- Excerpted records
——

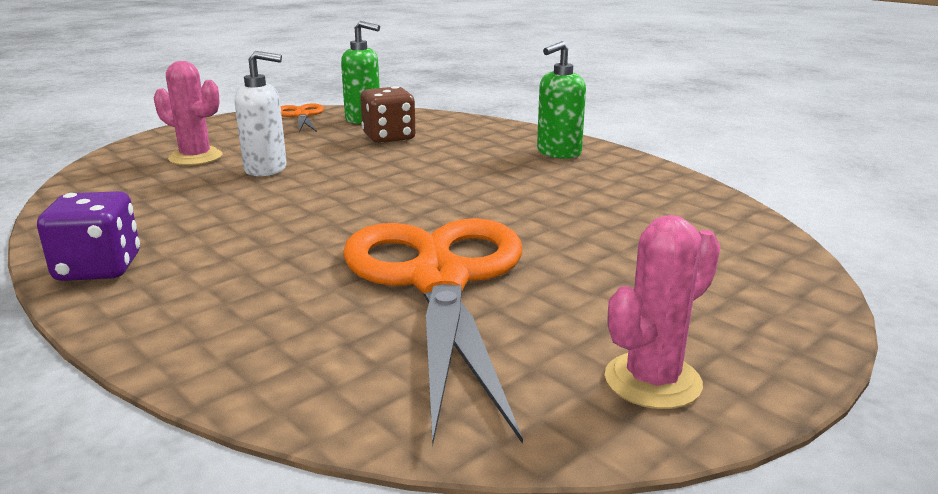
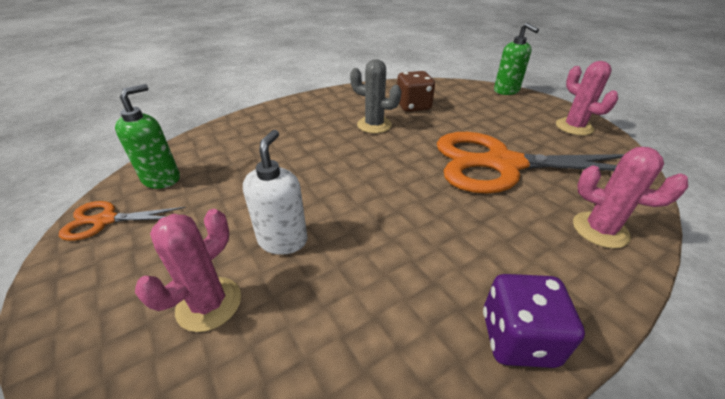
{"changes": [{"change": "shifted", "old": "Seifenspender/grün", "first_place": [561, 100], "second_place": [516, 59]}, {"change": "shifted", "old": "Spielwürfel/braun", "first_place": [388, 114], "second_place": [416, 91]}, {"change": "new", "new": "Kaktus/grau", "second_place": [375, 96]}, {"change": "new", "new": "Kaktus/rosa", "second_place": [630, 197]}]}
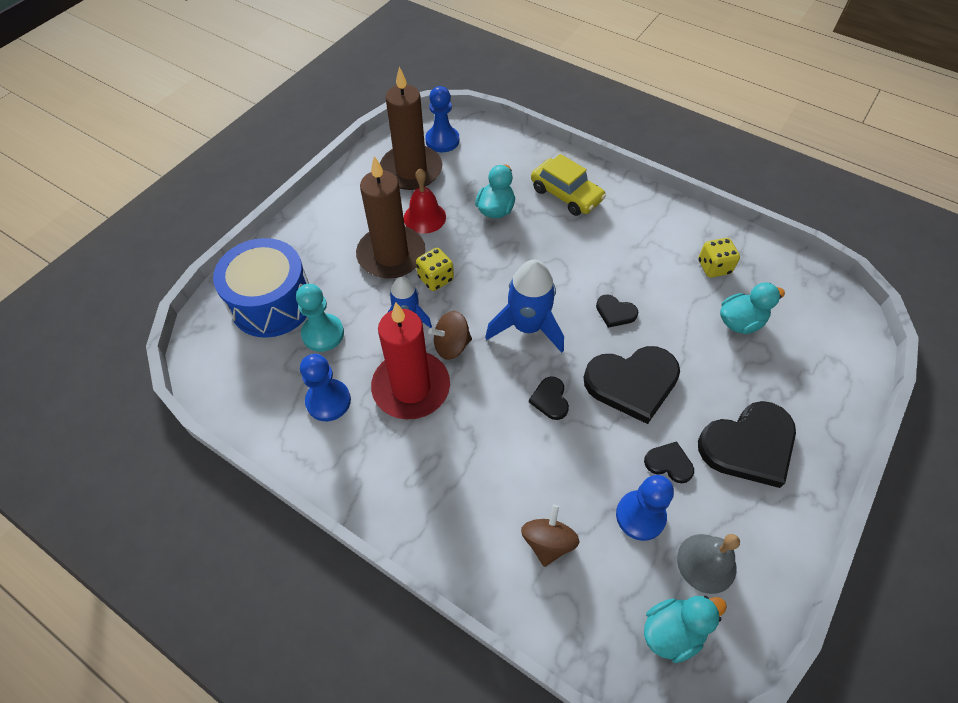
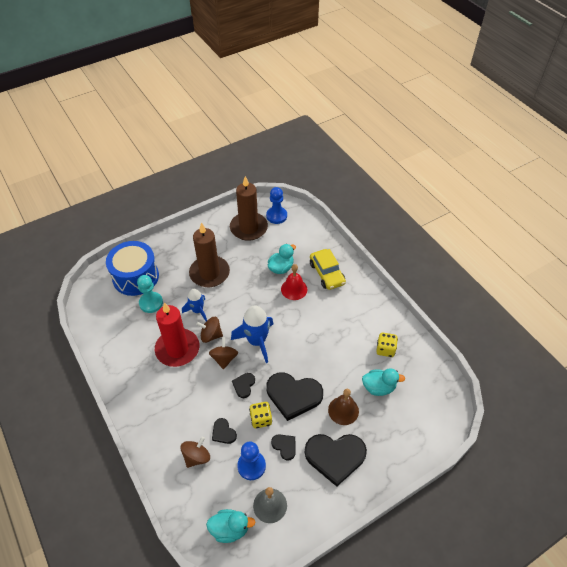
{"changes": [{"change": "shifted", "old": "Glocke/rot", "first_place": [425, 201], "second_place": [294, 282]}, {"change": "shifted", "old": "Spielwürfel/gelb", "first_place": [435, 269], "second_place": [260, 415]}, {"change": "shifted", "old": "Herz/schwarz", "first_place": [617, 311], "second_place": [224, 431]}, {"change": "gone", "old": "Bauer/blau", "first_place": [325, 387]}, {"change": "new", "new": "Kreisel/braun", "second_place": [223, 353]}, {"change": "new", "new": "Glocke/braun", "second_place": [343, 407]}]}
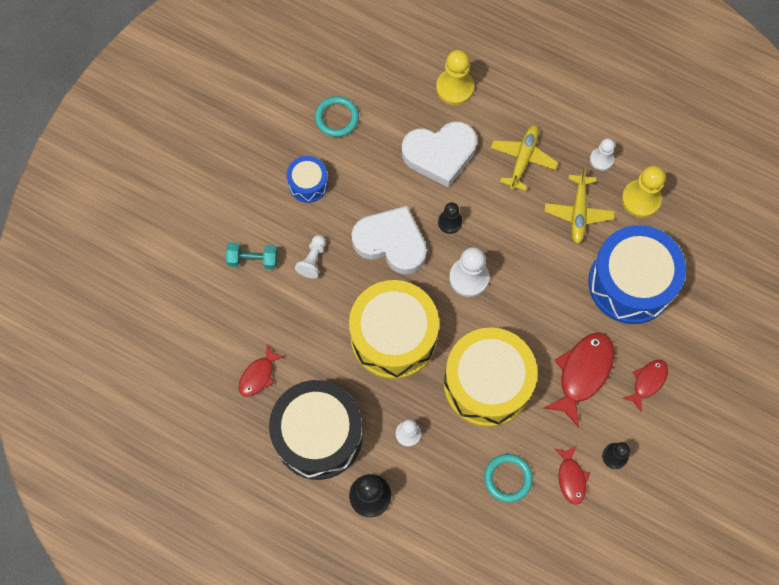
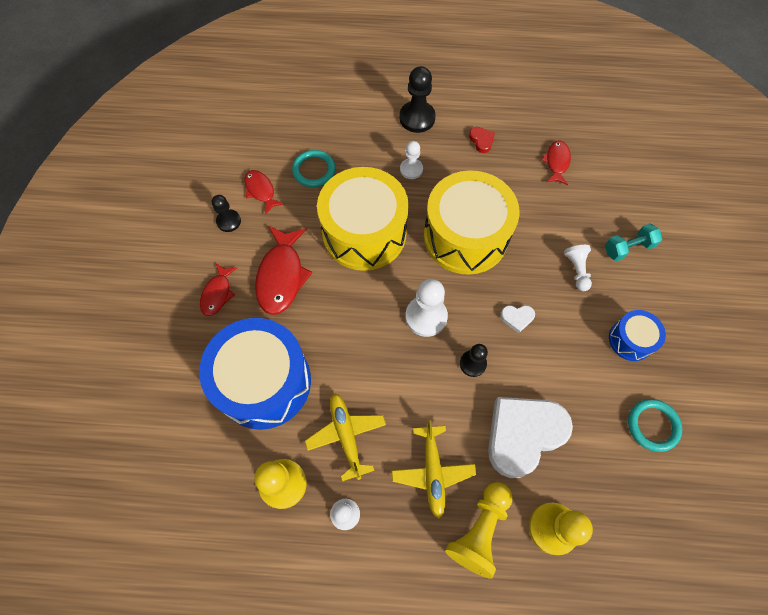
{"changes": [{"change": "scaled", "old": "Herz/weiß", "first_place": [389, 240], "second_place": [517, 319], "factor": 0.4}, {"change": "swapped", "old": "Trommel/schwarz", "new": "Herz/rot", "first_place": [316, 430], "second_place": [482, 140]}, {"change": "new", "new": "Bauer/gelb", "second_place": [479, 530]}]}
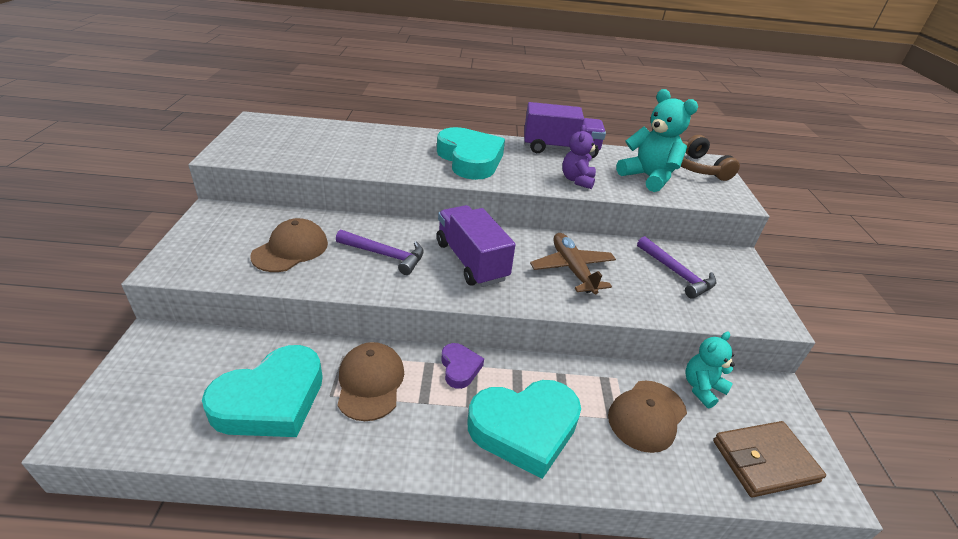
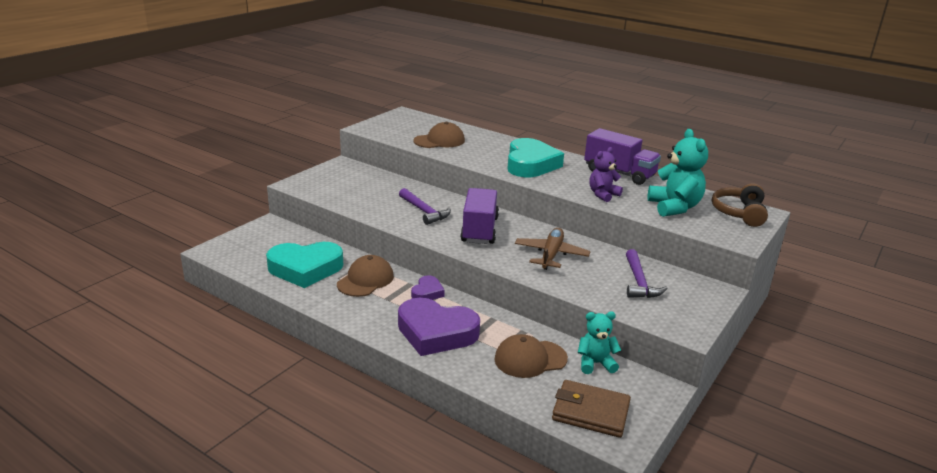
{"changes": [{"change": "shifted", "old": "Kappe/braun", "first_place": [289, 245], "second_place": [439, 135]}, {"change": "repainted", "old": "Herz/türkis", "new": "Herz/lila", "first_place": [524, 429], "second_place": [439, 327]}]}
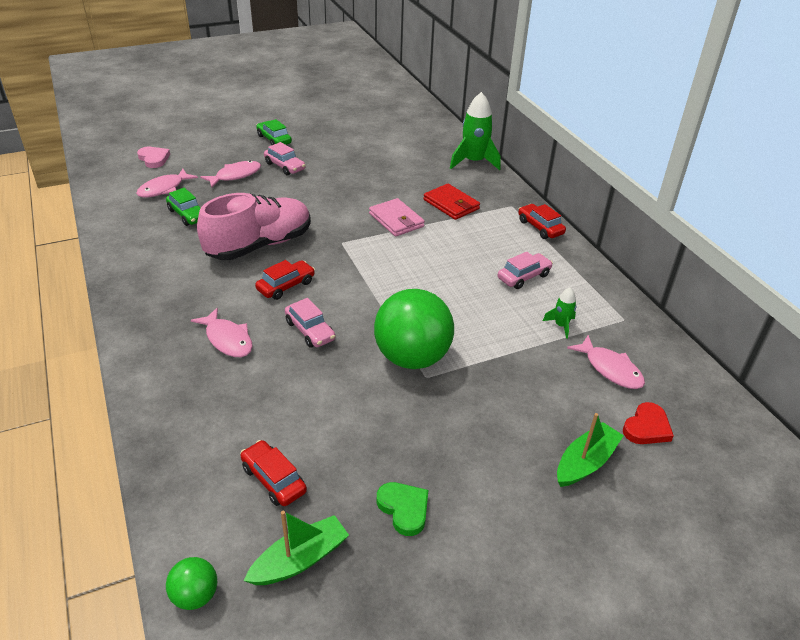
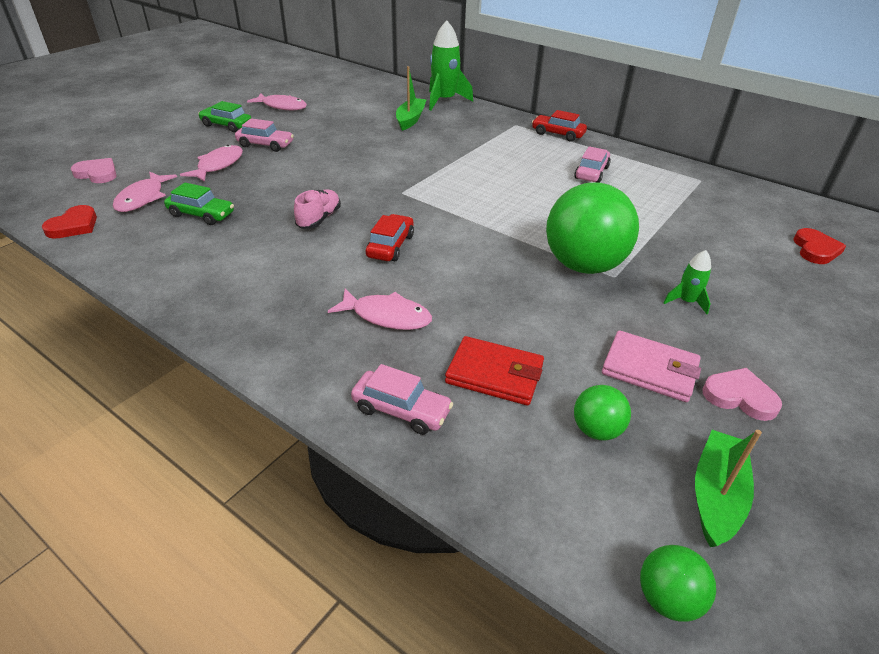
{"changes": [{"change": "shifted", "old": "Geldbörse/rot", "first_place": [451, 202], "second_place": [494, 371]}, {"change": "scaled", "old": "Schuh/rosa", "first_place": [254, 226], "second_place": [317, 209], "factor": 0.46}, {"change": "shifted", "old": "Geldbörse/rosa", "first_place": [397, 217], "second_place": [651, 366]}, {"change": "shifted", "old": "Rakete/grün", "first_place": [559, 313], "second_place": [687, 282]}, {"change": "shifted", "old": "Auto/rosa", "first_place": [310, 323], "second_place": [402, 399]}, {"change": "shifted", "old": "Fisch/rosa", "first_place": [606, 362], "second_place": [277, 101]}, {"change": "shifted", "old": "Boot/grün", "first_place": [590, 450], "second_place": [411, 98]}, {"change": "swapped", "old": "Auto/rot", "new": "Ball/grün", "first_place": [273, 473], "second_place": [602, 413]}, {"change": "repainted", "old": "Herz/grün", "new": "Herz/rosa", "first_place": [402, 509], "second_place": [742, 394]}, {"change": "new", "new": "Herz/rot", "second_place": [69, 222]}]}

——

- Activity
Keeping the pictures out, output the records from above exactly and completely.

- Your response
{"changes": [{"change": "shifted", "old": "Seifenspender/grün", "first_place": [561, 100], "second_place": [516, 59]}, {"change": "shifted", "old": "Spielwürfel/braun", "first_place": [388, 114], "second_place": [416, 91]}, {"change": "new", "new": "Kaktus/grau", "second_place": [375, 96]}, {"change": "new", "new": "Kaktus/rosa", "second_place": [630, 197]}]}
{"changes": [{"change": "shifted", "old": "Glocke/rot", "first_place": [425, 201], "second_place": [294, 282]}, {"change": "shifted", "old": "Spielwürfel/gelb", "first_place": [435, 269], "second_place": [260, 415]}, {"change": "shifted", "old": "Herz/schwarz", "first_place": [617, 311], "second_place": [224, 431]}, {"change": "gone", "old": "Bauer/blau", "first_place": [325, 387]}, {"change": "new", "new": "Kreisel/braun", "second_place": [223, 353]}, {"change": "new", "new": "Glocke/braun", "second_place": [343, 407]}]}
{"changes": [{"change": "scaled", "old": "Herz/weiß", "first_place": [389, 240], "second_place": [517, 319], "factor": 0.4}, {"change": "swapped", "old": "Trommel/schwarz", "new": "Herz/rot", "first_place": [316, 430], "second_place": [482, 140]}, {"change": "new", "new": "Bauer/gelb", "second_place": [479, 530]}]}
{"changes": [{"change": "shifted", "old": "Kappe/braun", "first_place": [289, 245], "second_place": [439, 135]}, {"change": "repainted", "old": "Herz/türkis", "new": "Herz/lila", "first_place": [524, 429], "second_place": [439, 327]}]}
{"changes": [{"change": "shifted", "old": "Geldbörse/rot", "first_place": [451, 202], "second_place": [494, 371]}, {"change": "scaled", "old": "Schuh/rosa", "first_place": [254, 226], "second_place": [317, 209], "factor": 0.46}, {"change": "shifted", "old": "Geldbörse/rosa", "first_place": [397, 217], "second_place": [651, 366]}, {"change": "shifted", "old": "Rakete/grün", "first_place": [559, 313], "second_place": [687, 282]}, {"change": "shifted", "old": "Auto/rosa", "first_place": [310, 323], "second_place": [402, 399]}, {"change": "shifted", "old": "Fisch/rosa", "first_place": [606, 362], "second_place": [277, 101]}, {"change": "shifted", "old": "Boot/grün", "first_place": [590, 450], "second_place": [411, 98]}, {"change": "swapped", "old": "Auto/rot", "new": "Ball/grün", "first_place": [273, 473], "second_place": [602, 413]}, {"change": "repainted", "old": "Herz/grün", "new": "Herz/rosa", "first_place": [402, 509], "second_place": [742, 394]}, {"change": "new", "new": "Herz/rot", "second_place": [69, 222]}]}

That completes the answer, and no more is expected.